### Work instructions
Retype the whole listing exactly. Leave out pictures.

--------

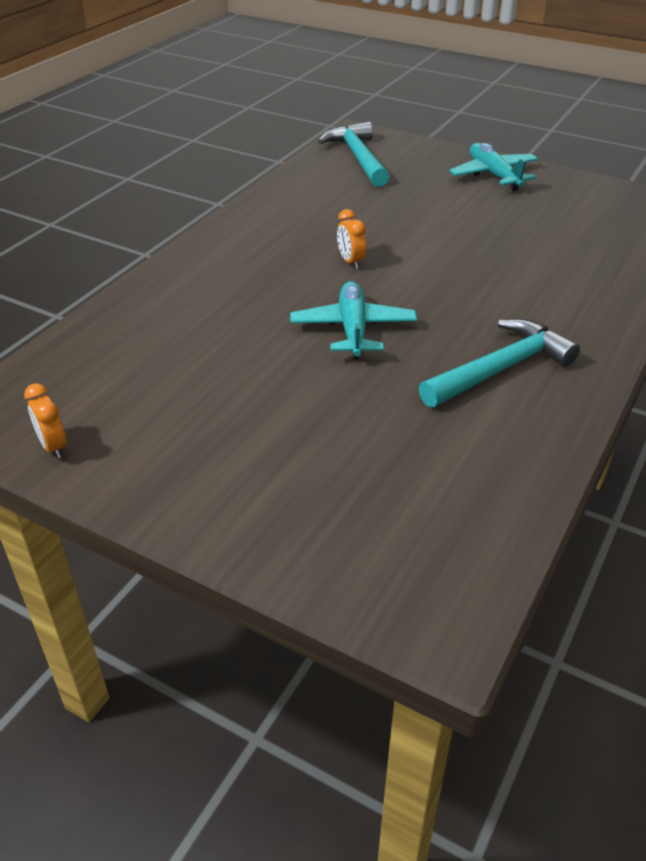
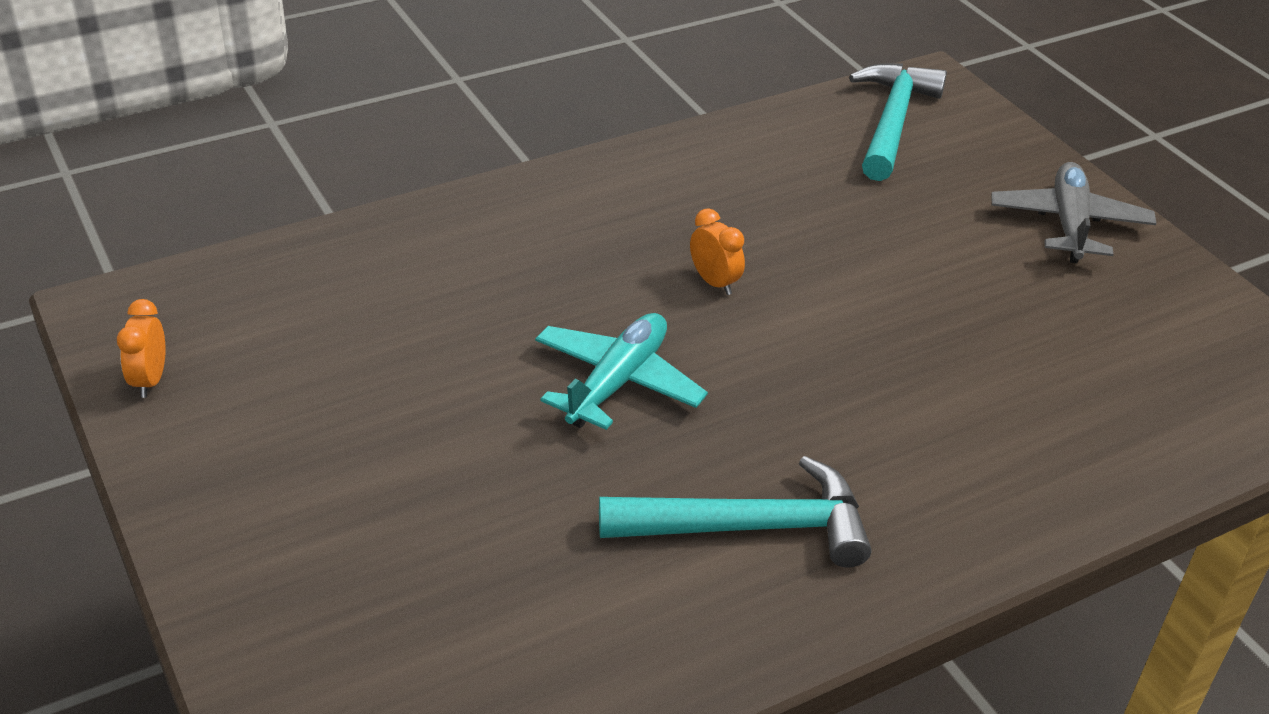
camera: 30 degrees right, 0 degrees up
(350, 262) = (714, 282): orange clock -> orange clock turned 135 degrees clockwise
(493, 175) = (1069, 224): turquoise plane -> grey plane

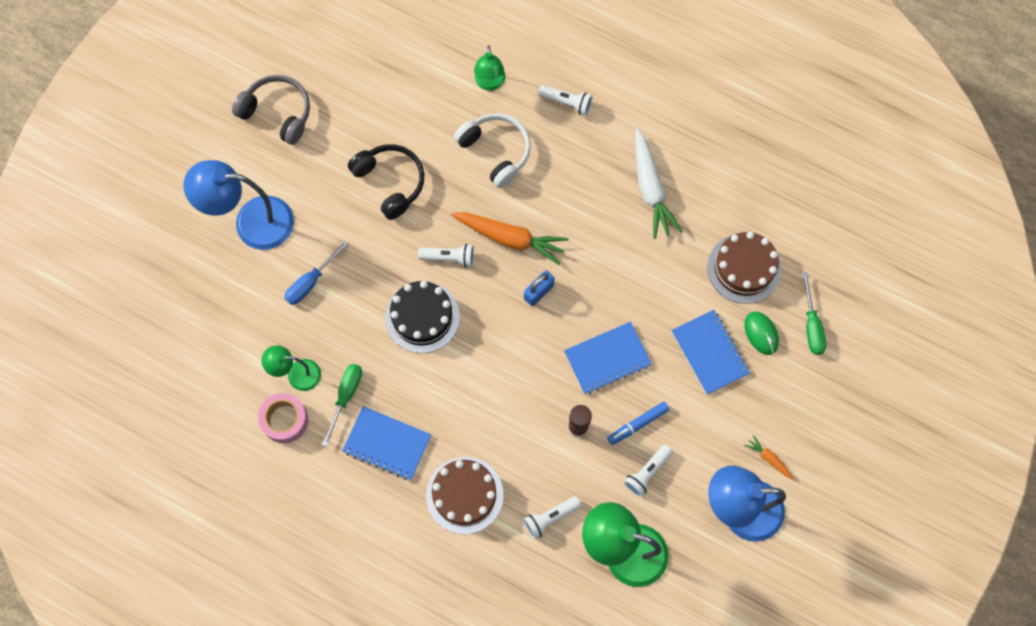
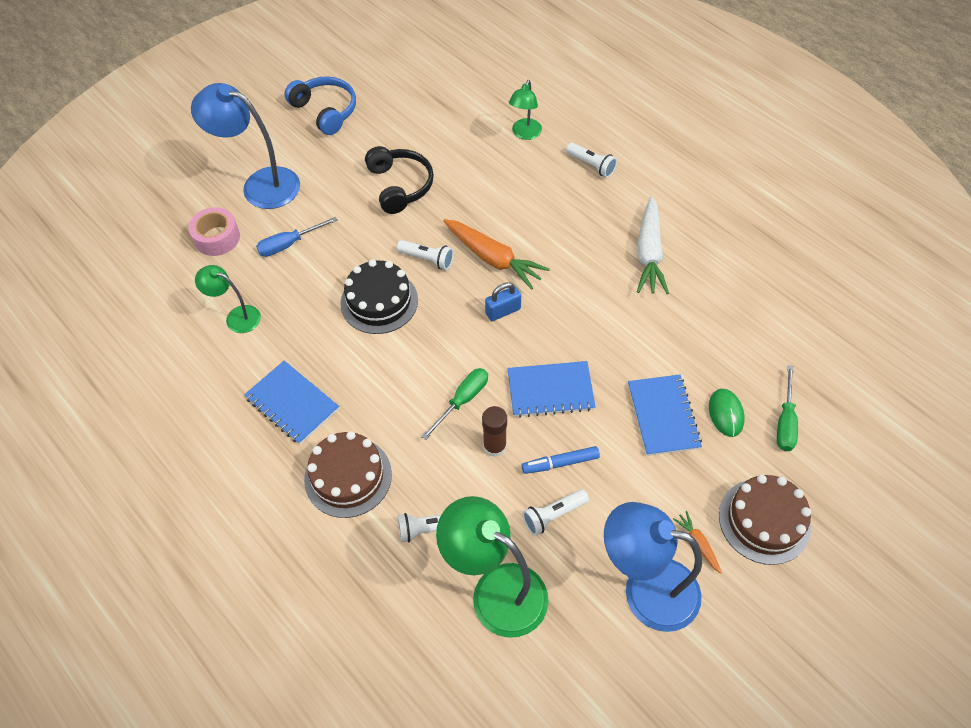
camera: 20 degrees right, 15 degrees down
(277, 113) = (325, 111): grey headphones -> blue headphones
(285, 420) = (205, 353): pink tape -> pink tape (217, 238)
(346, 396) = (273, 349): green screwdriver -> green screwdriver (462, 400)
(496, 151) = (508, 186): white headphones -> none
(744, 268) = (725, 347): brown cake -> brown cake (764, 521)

--------

### Answer to the exercise
camera: 30 degrees right, 0 degrees up
(350, 262) = (714, 282): orange clock -> orange clock turned 135 degrees clockwise
(493, 175) = (1069, 224): turquoise plane -> grey plane

camera: 20 degrees right, 15 degrees down
(277, 113) = (325, 111): grey headphones -> blue headphones
(285, 420) = (205, 353): pink tape -> pink tape (217, 238)
(346, 396) = (273, 349): green screwdriver -> green screwdriver (462, 400)
(496, 151) = (508, 186): white headphones -> none
(744, 268) = (725, 347): brown cake -> brown cake (764, 521)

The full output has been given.